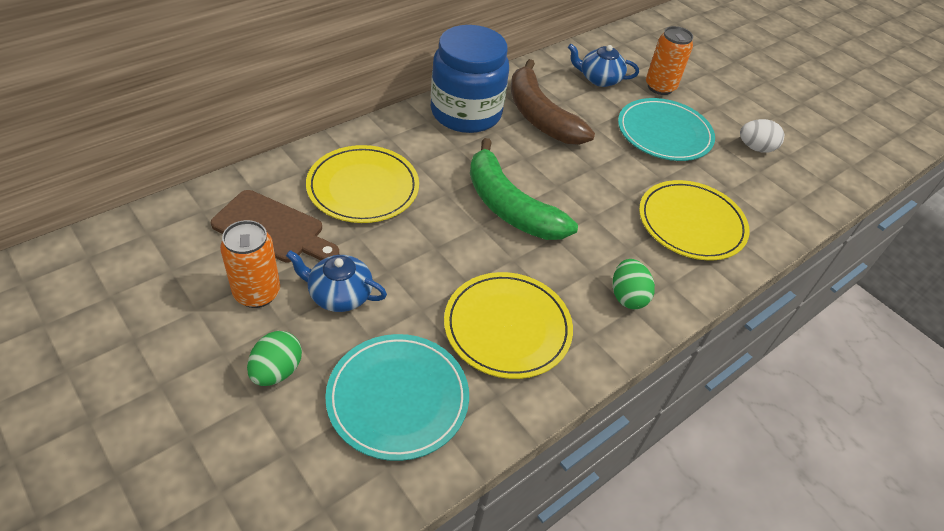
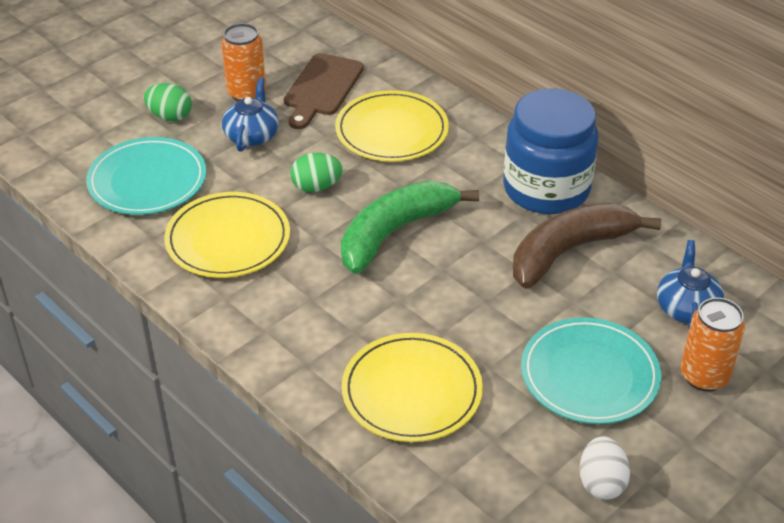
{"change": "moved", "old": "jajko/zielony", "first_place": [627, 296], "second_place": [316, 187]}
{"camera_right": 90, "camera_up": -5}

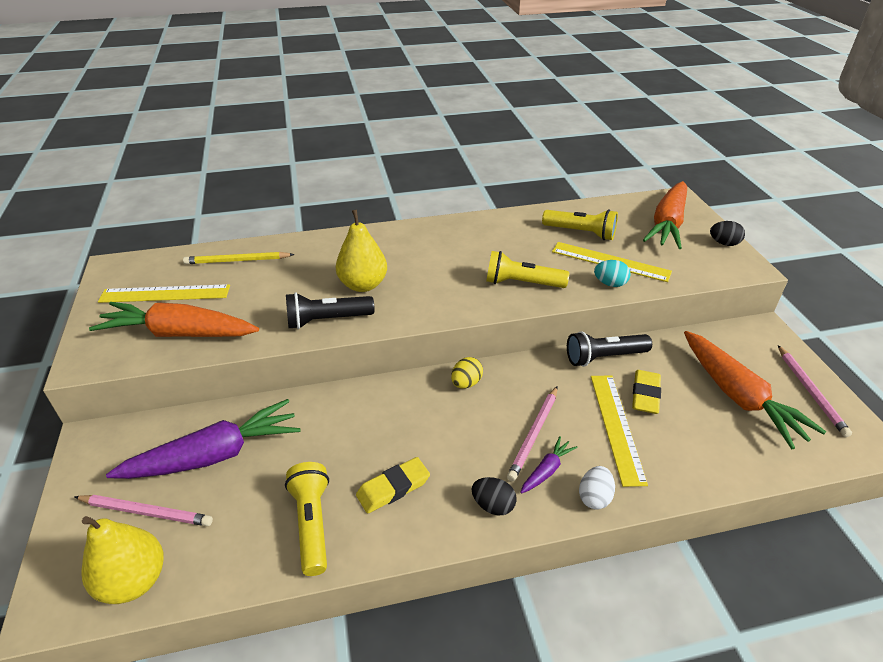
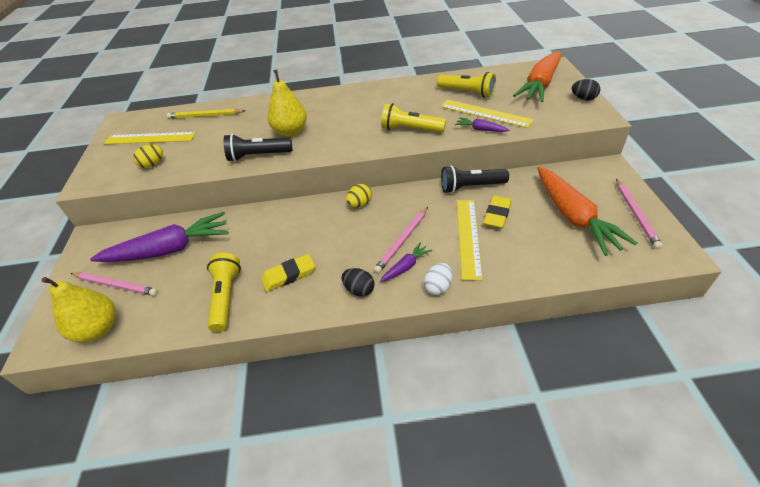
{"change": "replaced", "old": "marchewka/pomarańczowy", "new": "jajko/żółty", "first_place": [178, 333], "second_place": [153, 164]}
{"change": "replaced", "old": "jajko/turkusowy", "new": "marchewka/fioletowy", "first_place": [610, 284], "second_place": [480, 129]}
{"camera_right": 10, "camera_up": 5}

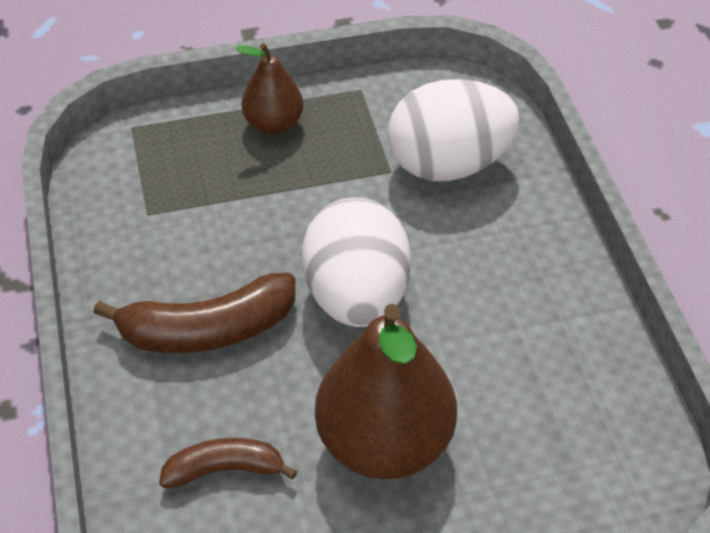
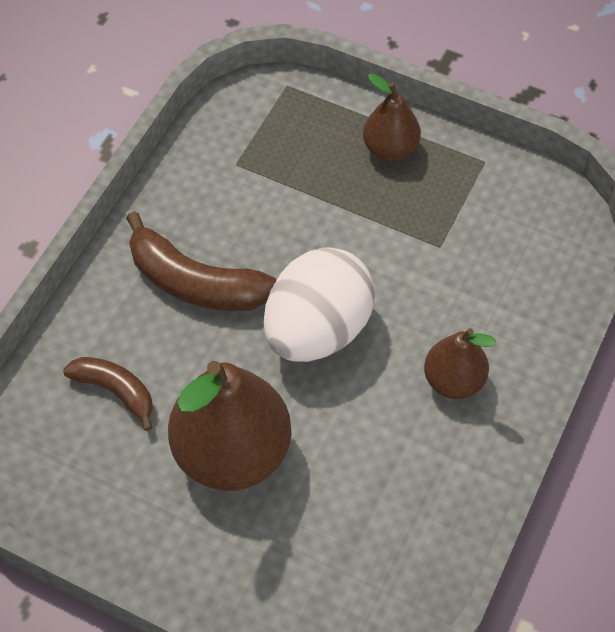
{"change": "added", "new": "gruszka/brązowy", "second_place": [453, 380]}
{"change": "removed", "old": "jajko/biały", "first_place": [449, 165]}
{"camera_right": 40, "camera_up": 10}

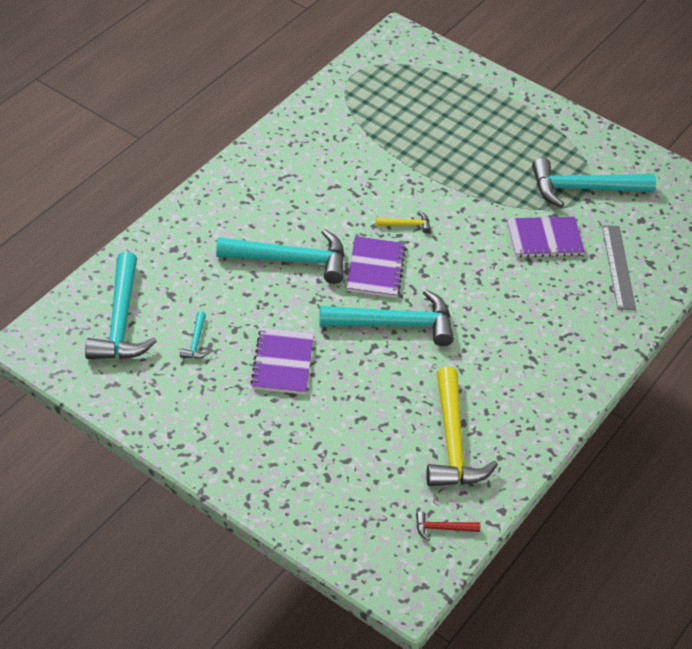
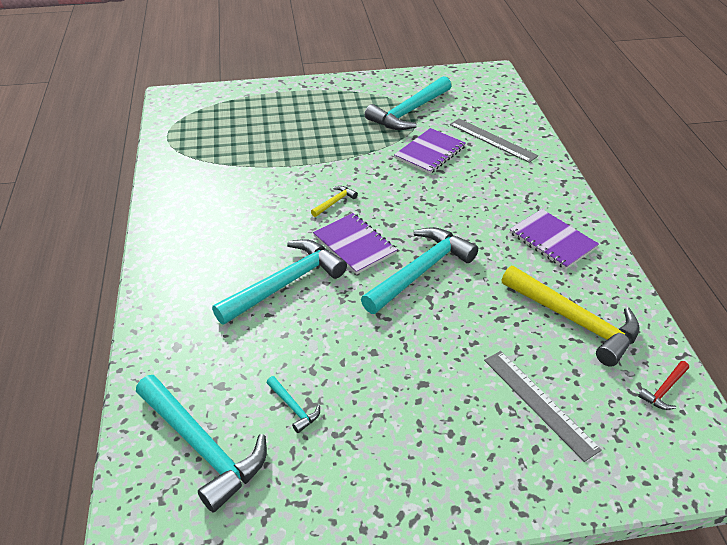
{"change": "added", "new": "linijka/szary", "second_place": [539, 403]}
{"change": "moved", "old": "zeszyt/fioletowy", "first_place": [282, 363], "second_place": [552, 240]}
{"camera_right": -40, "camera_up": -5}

::::::::::

• [WHAT IS EXPECTED] Say how many lines of the material contain the word "fioletowy", with no other text.

• [WRITTEN RESPONSE] 2